_What you need to do_: Give the number of lines in the material below that contain the word "cylinder". No other content is needed.

_Provided information_:
- - - -

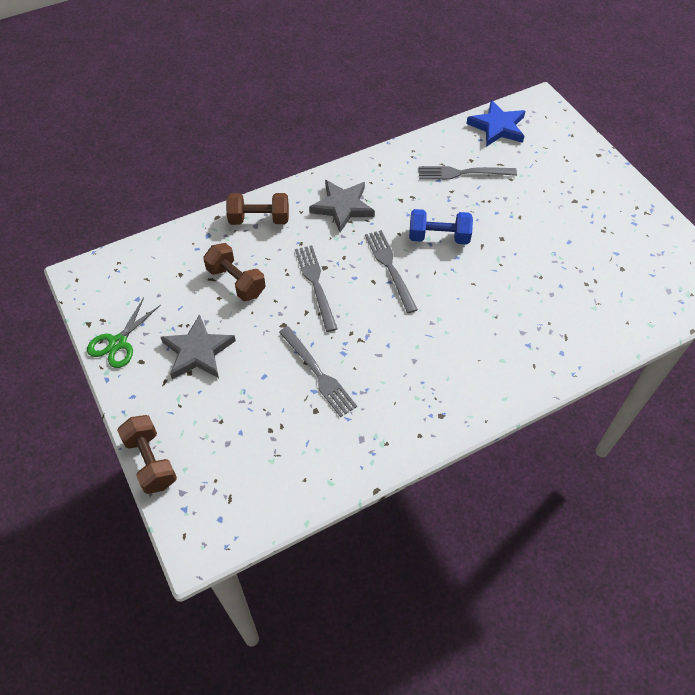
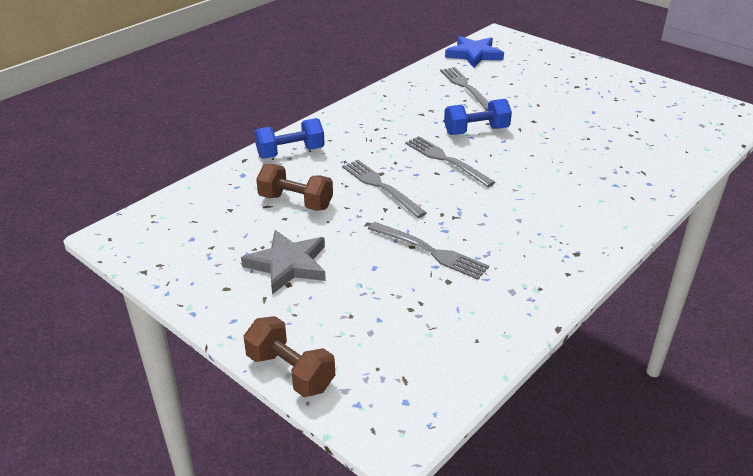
camera: 20 degrees left, 20 degrees down
(118, 343) = (189, 279): green scissors -> none
(259, 219) = (290, 153): brown dumbbell -> blue dumbbell
(342, 207) = (369, 129): grey star -> none
(462, 173) = (465, 87): grey fork -> grey fork turned 90 degrees clockwise

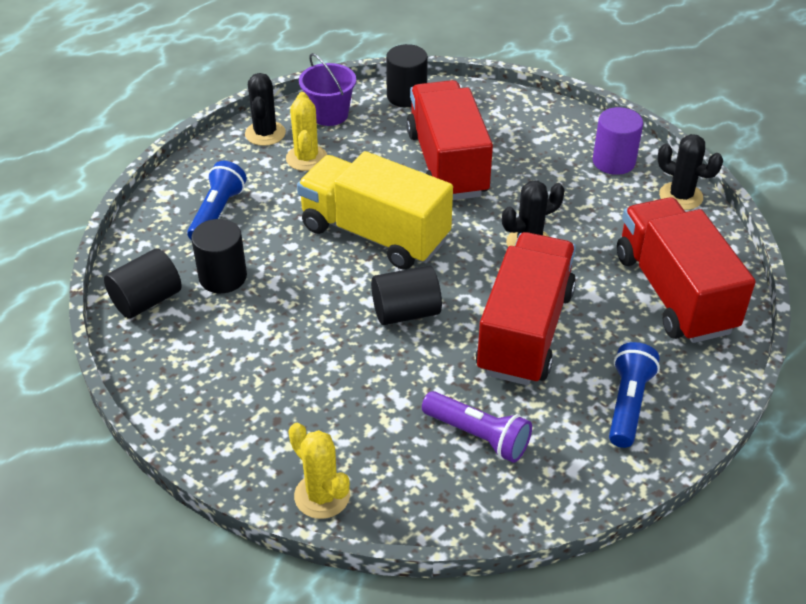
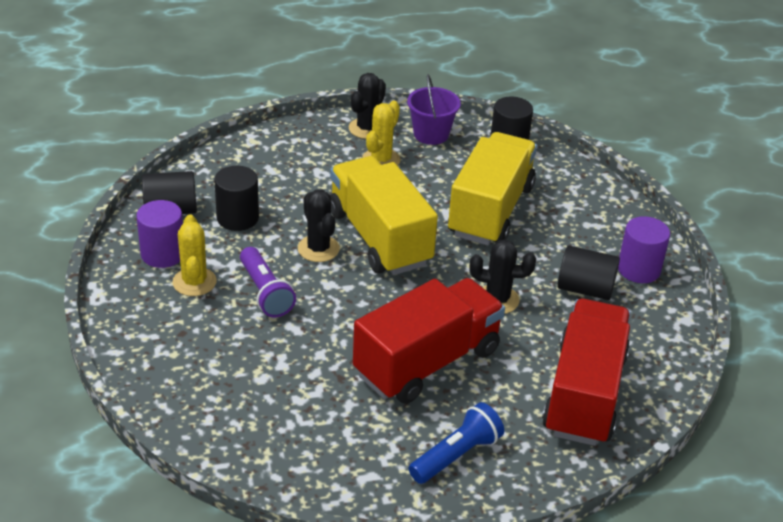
camera: 30 degrees right, 5 degrees down
(181, 349) = (163, 254): none -> purple cylinder
(217, 213) = (276, 171): blue flashlight -> none
(322, 496) = (164, 398): yellow cactus -> yellow cactus (194, 282)
(406, 312) = (347, 305): black cylinder -> black cylinder (585, 289)
(447, 164) = (490, 211): red truck -> yellow truck
(478, 436) = (315, 417): purple flashlight -> purple flashlight (265, 292)
(680, 196) = (672, 323): black cactus -> black cactus (318, 249)

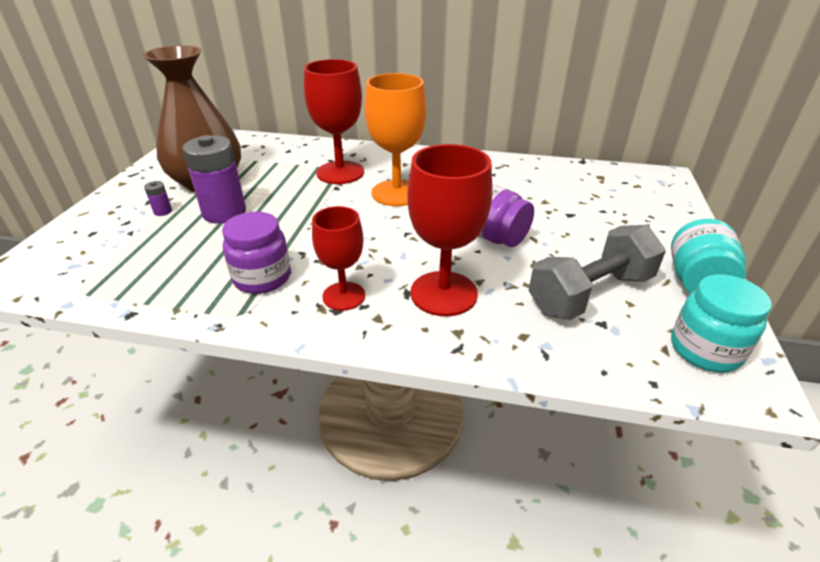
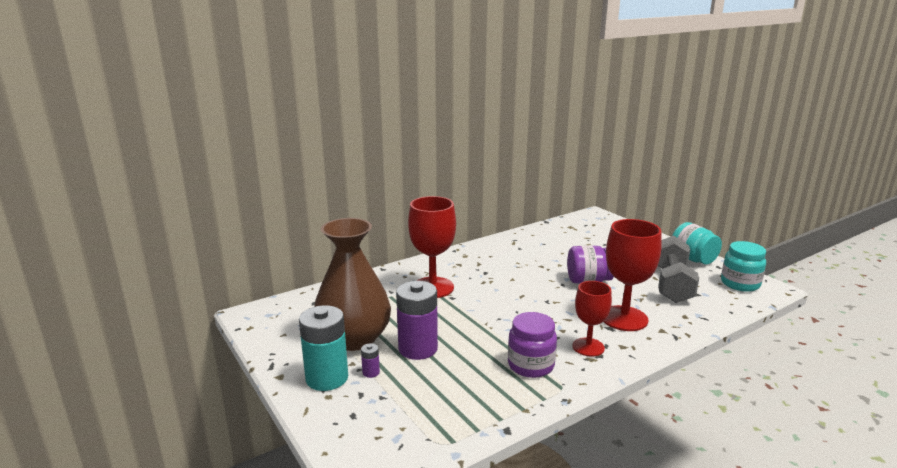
camera: 45 degrees left, 15 degrees down
(136, 199) = (327, 378): none -> turquoise battery
(396, 193) = (494, 283): orange goblet -> none

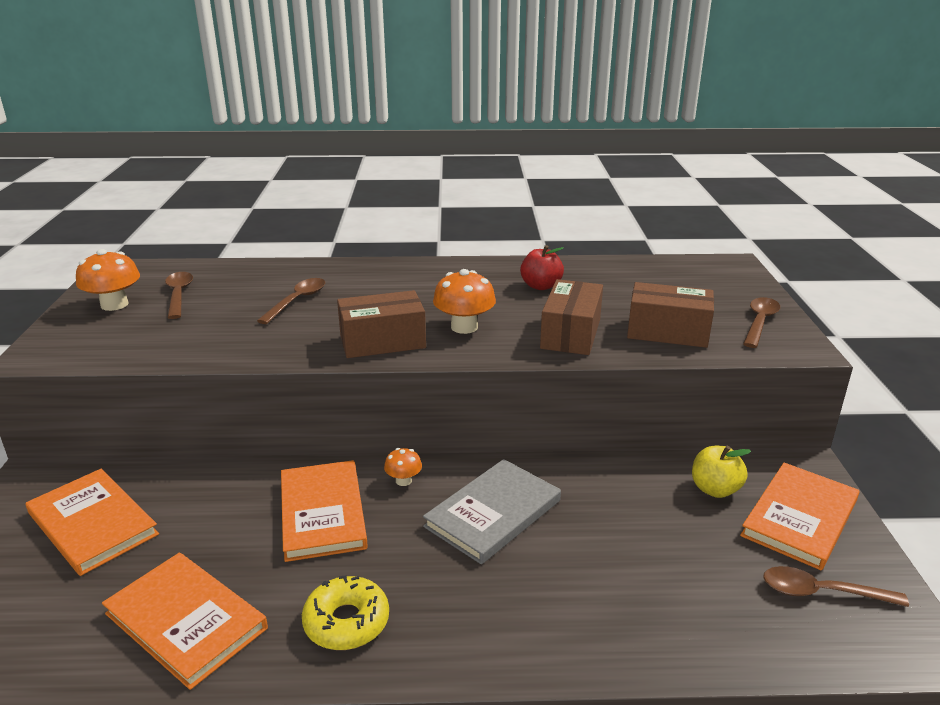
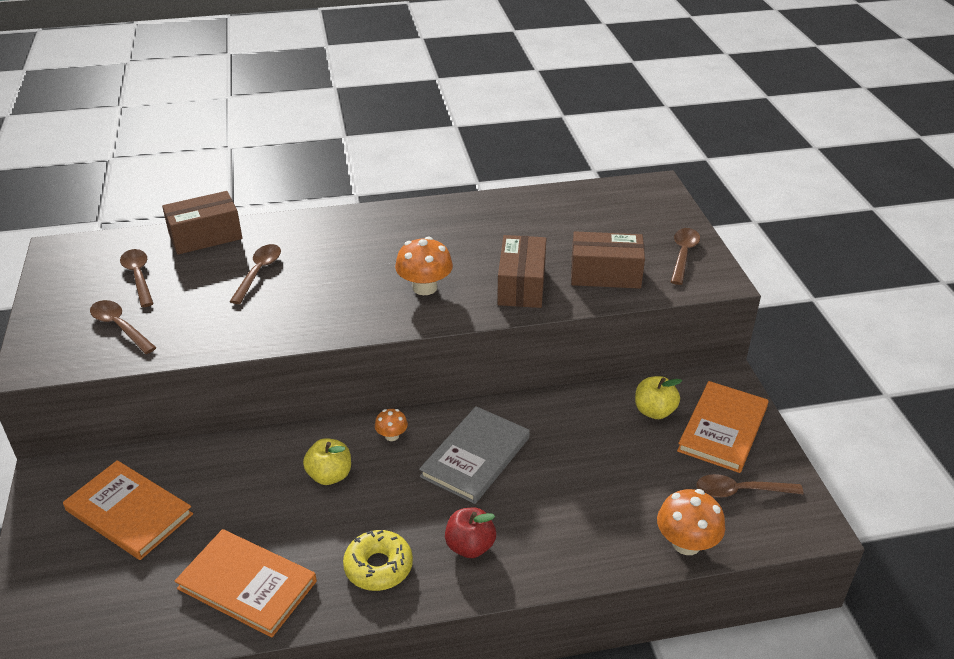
camera: 10 degrees left, 10 degrees up
(114, 305) = (79, 295): orange mushroom -> orange mushroom (686, 543)
(139, 333) = (120, 327): none -> brown spoon
(322, 513) = (330, 475): orange book -> yellow apple
(382, 342) = (355, 312): brown box -> brown box (205, 236)
(541, 286) = (484, 231): red apple -> red apple (470, 546)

- - - -

_Response for this exercise_: 2